Exercise: Within the entries below, find every line that has the string "FILT", then copy it.
*** Block opens ***
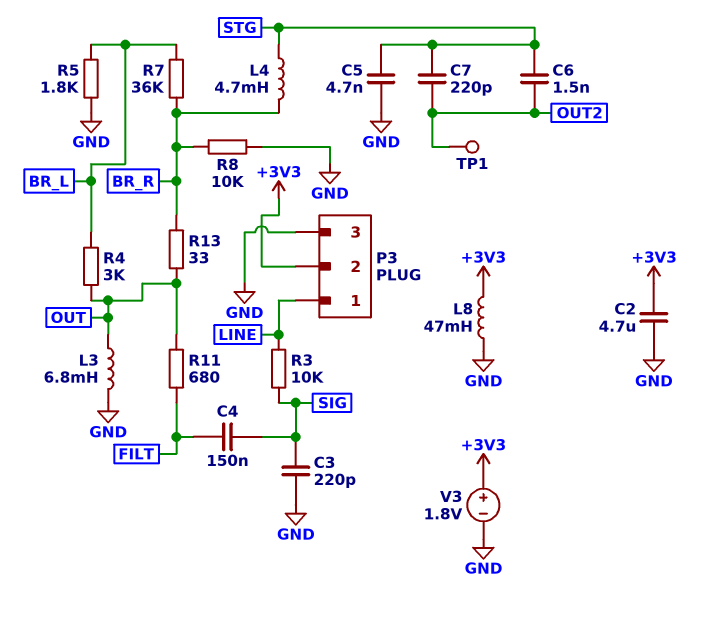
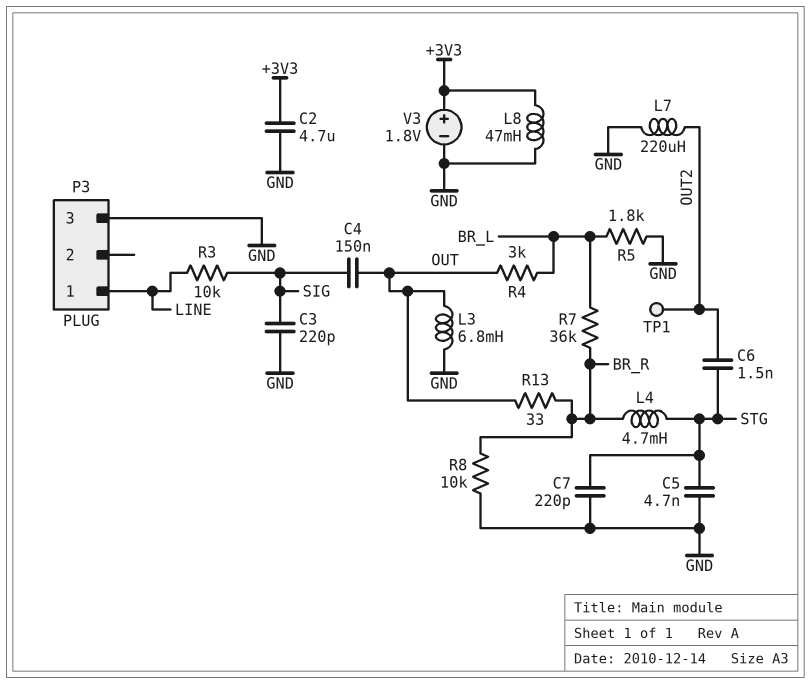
C4: 150nF (FILT, SIG) -> 150nF (OUT, SIG)
C7: 220pF (OUT2, STG) -> 220pF (GND, STG)
L7: none -> 220uH (GND, OUT2)
P3 pin 2: +3V3 -> none
R11: 680 (FILT, OUT) -> none

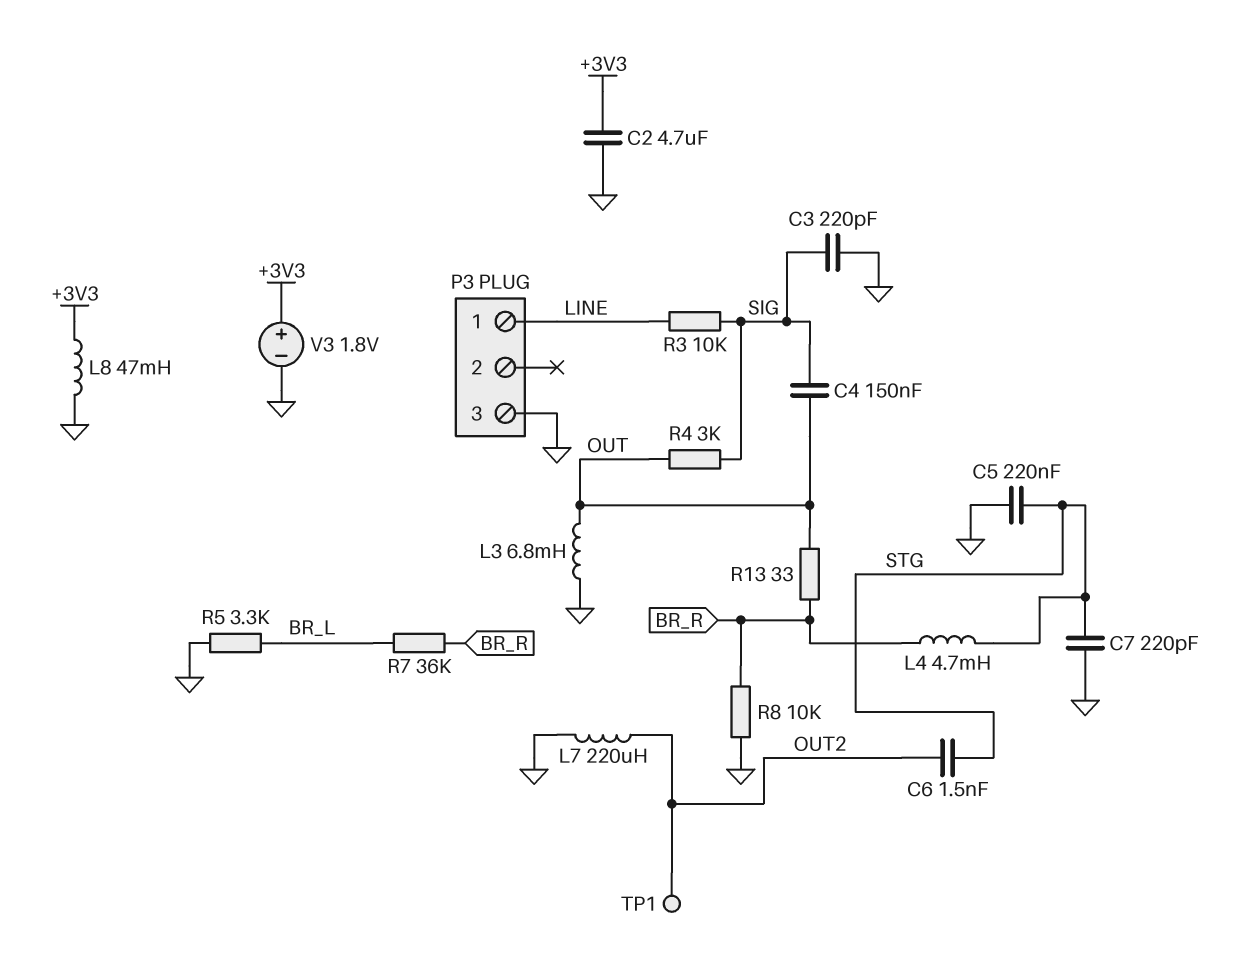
C5: 4.7nF (GND, STG) -> 220nF (GND, STG)
R4: 3k (BR_L, OUT) -> 3k (OUT, SIG)
R5: 1.8k (BR_L, GND) -> 3.3k (BR_L, GND)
*** Block closes ***
Solution to this problem:
C4: 150nF (FILT, SIG) -> 150nF (OUT, SIG)
R11: 680 (FILT, OUT) -> none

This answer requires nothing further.